EXERCISE REQUIREMENTS
Check each line of the listing for the string "brown". Copy those where it appears.

GIVEN DATA

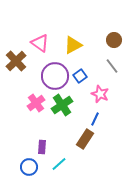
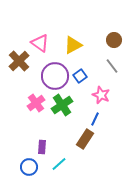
brown cross: moved 3 px right
pink star: moved 1 px right, 1 px down
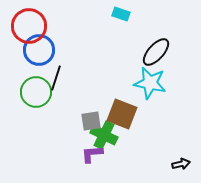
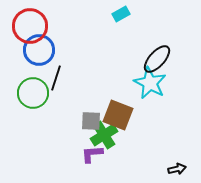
cyan rectangle: rotated 48 degrees counterclockwise
red circle: moved 1 px right
black ellipse: moved 1 px right, 7 px down
cyan star: rotated 16 degrees clockwise
green circle: moved 3 px left, 1 px down
brown square: moved 4 px left, 1 px down
gray square: rotated 10 degrees clockwise
green cross: rotated 32 degrees clockwise
black arrow: moved 4 px left, 5 px down
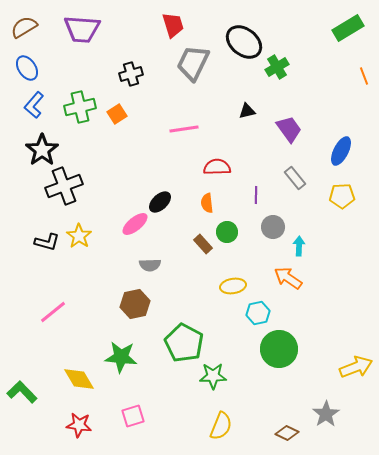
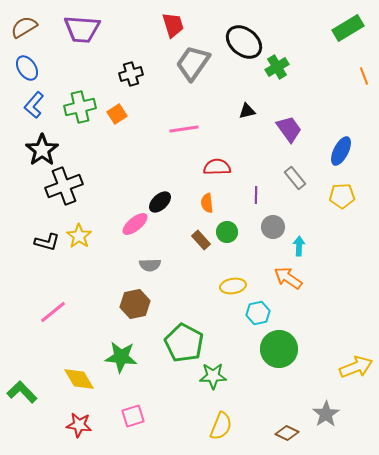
gray trapezoid at (193, 63): rotated 9 degrees clockwise
brown rectangle at (203, 244): moved 2 px left, 4 px up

SOLUTION FOR THIS EXERCISE
brown cross: moved 3 px right
brown square: moved 4 px left, 1 px down
brown rectangle at (203, 244): moved 2 px left, 4 px up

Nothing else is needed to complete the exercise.